START Records for this exercise

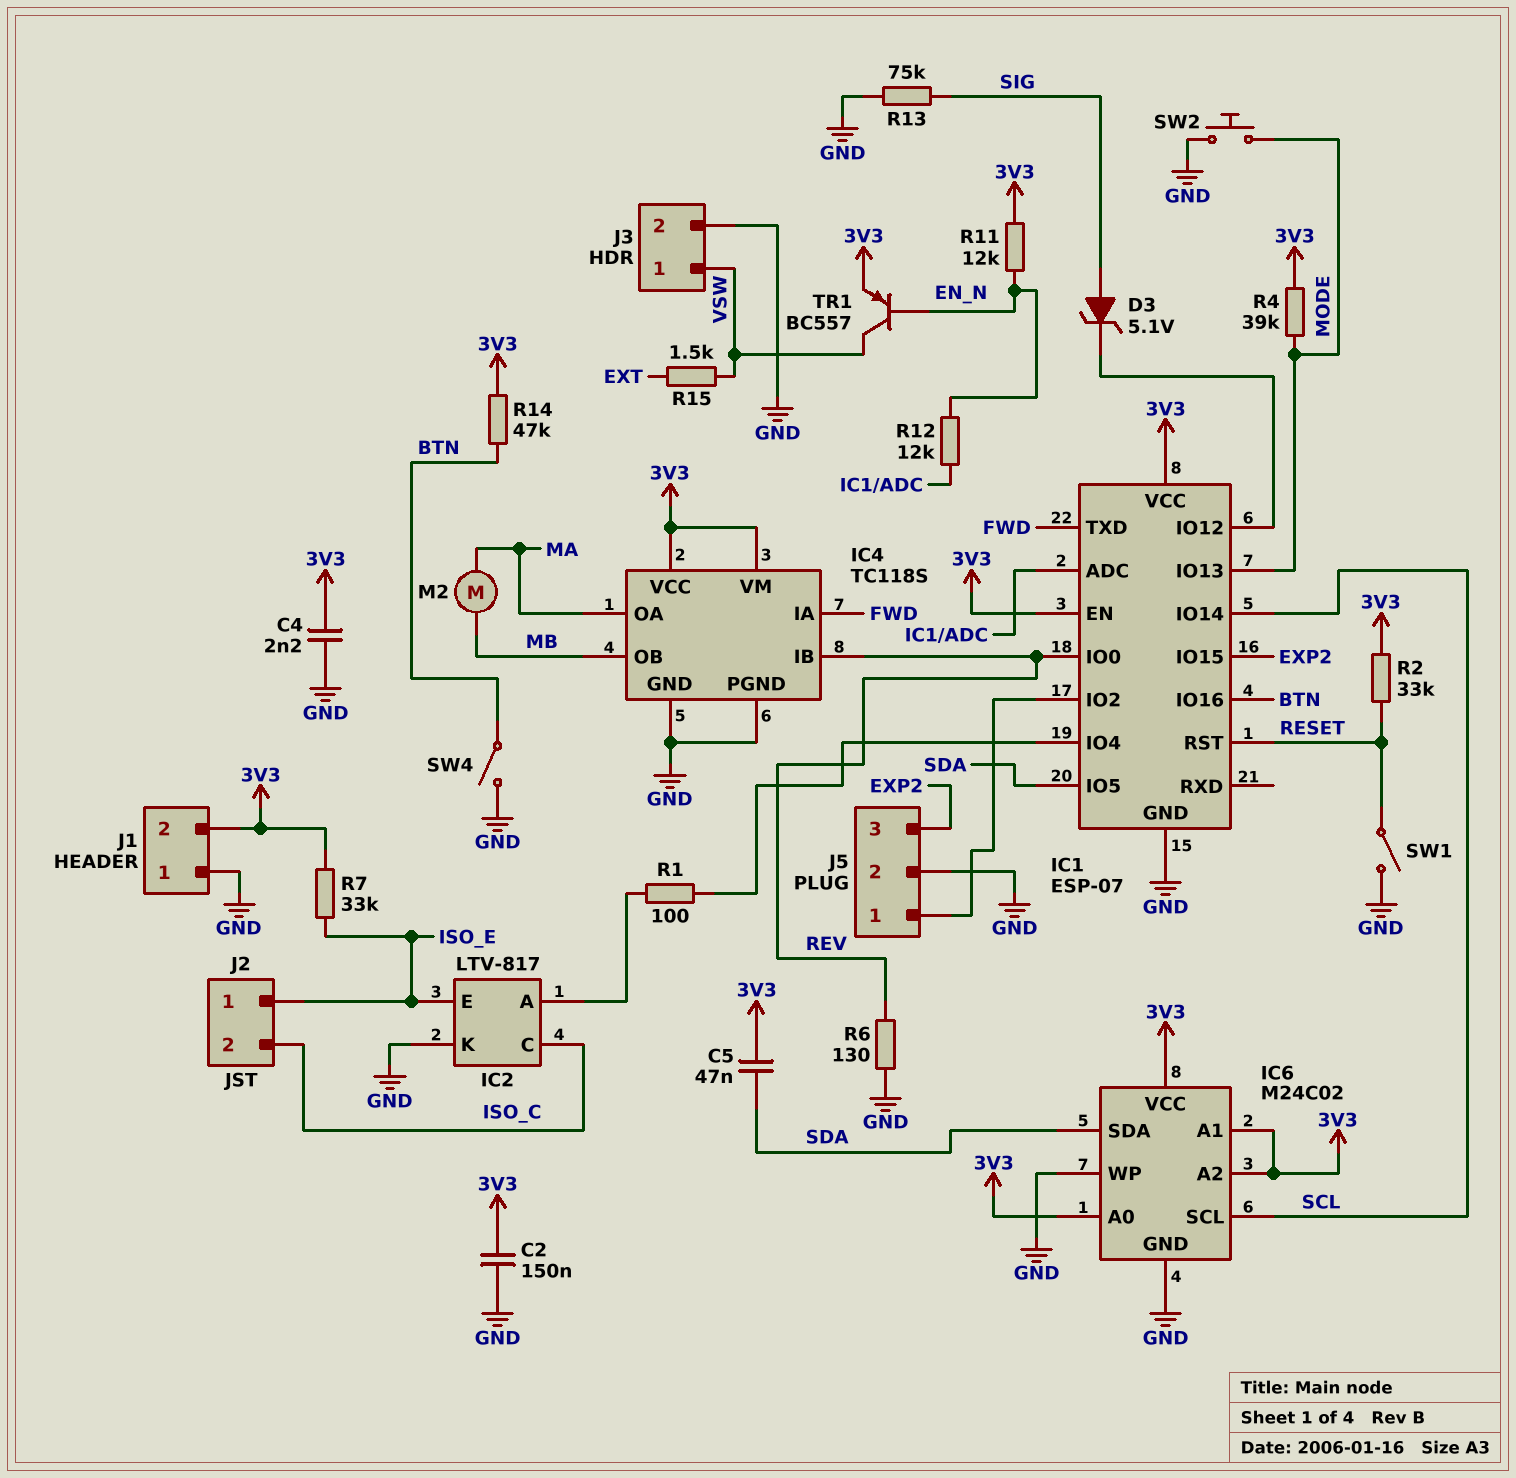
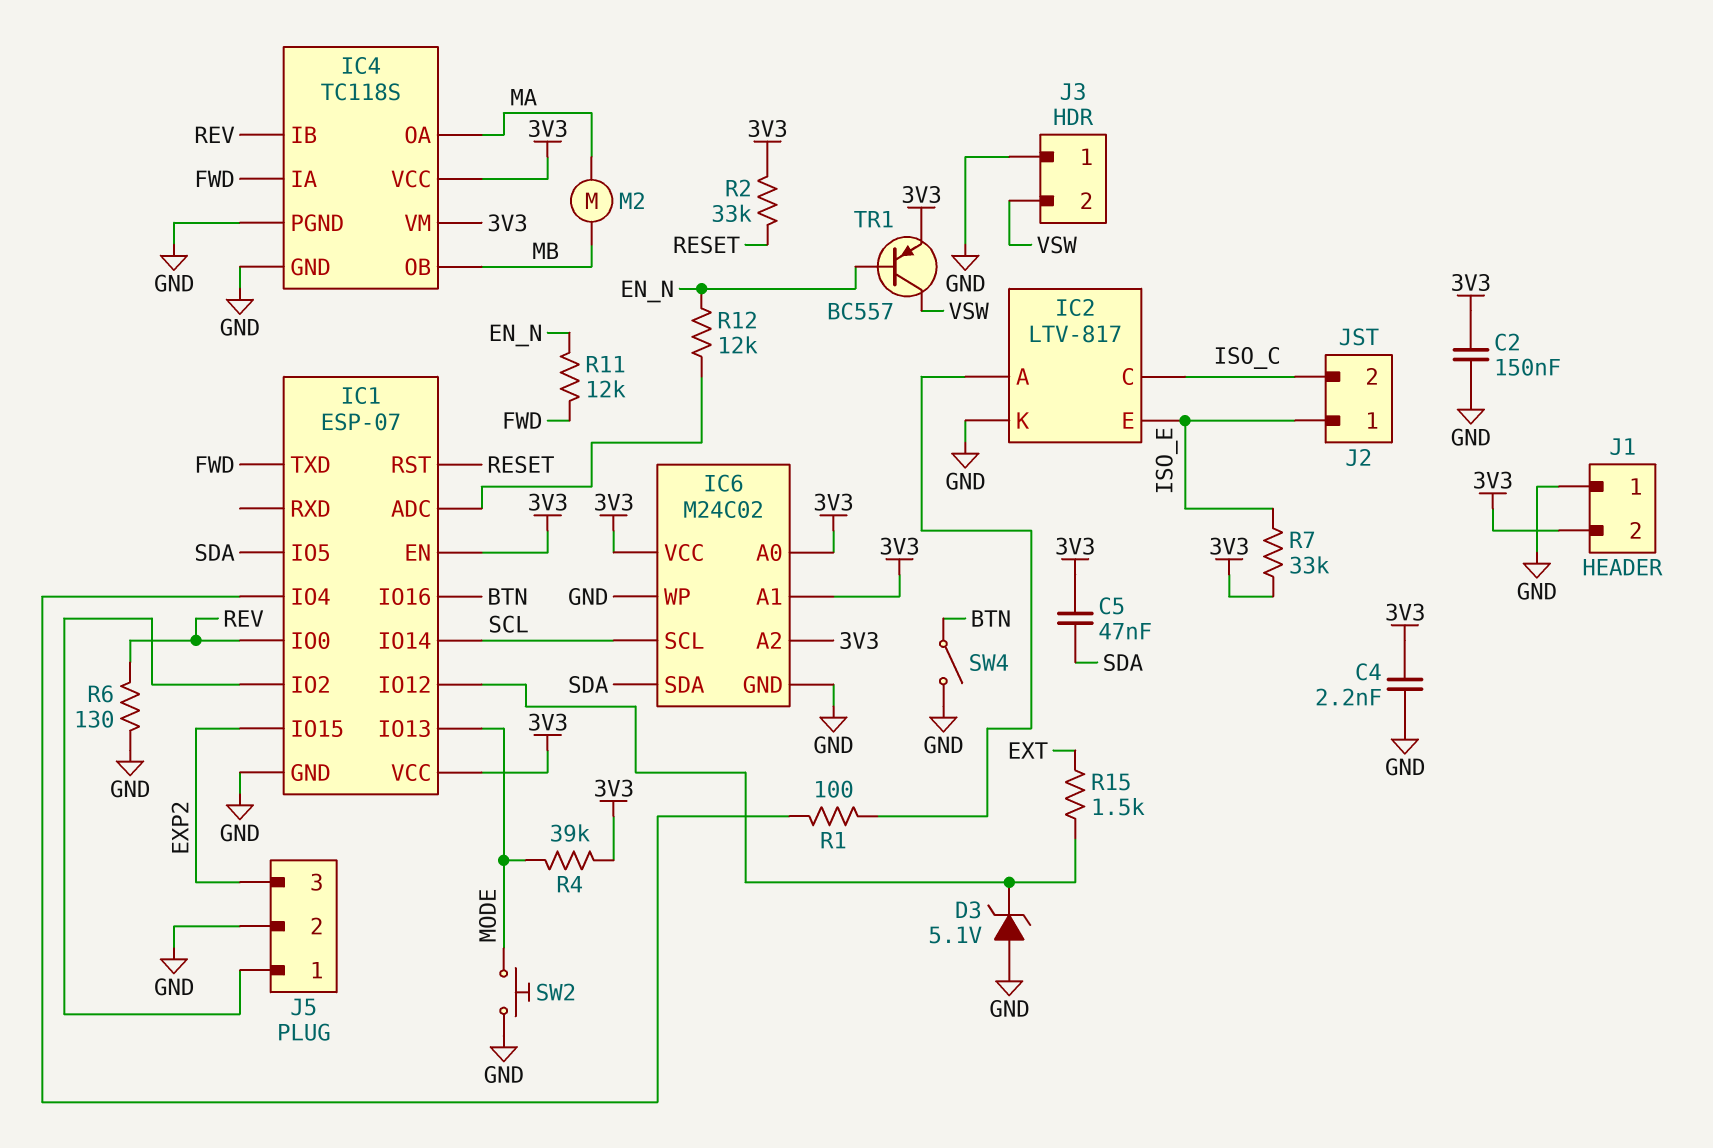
D3: zener 5.1V (A SIG, K IC1/IO12) -> zener 5.1V (A GND, K IC1/IO12)
J3 pin 1: VSW -> GND
J3 pin 2: GND -> VSW
R11: 12k (3V3, EN_N) -> 12k (EN_N, FWD)
R13: 75k (GND, SIG) -> none
R14: 47k (3V3, BTN) -> none
R15: 1.5k (EXT, VSW) -> 1.5k (EXT, IC1/IO12)
SW1: switch (GND, RESET) -> none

END Records for this exercise

- Goal of the exercise:
Search the entries for the string "none" and collect each line that has it.

- Your response:
R13: 75k (GND, SIG) -> none
R14: 47k (3V3, BTN) -> none
SW1: switch (GND, RESET) -> none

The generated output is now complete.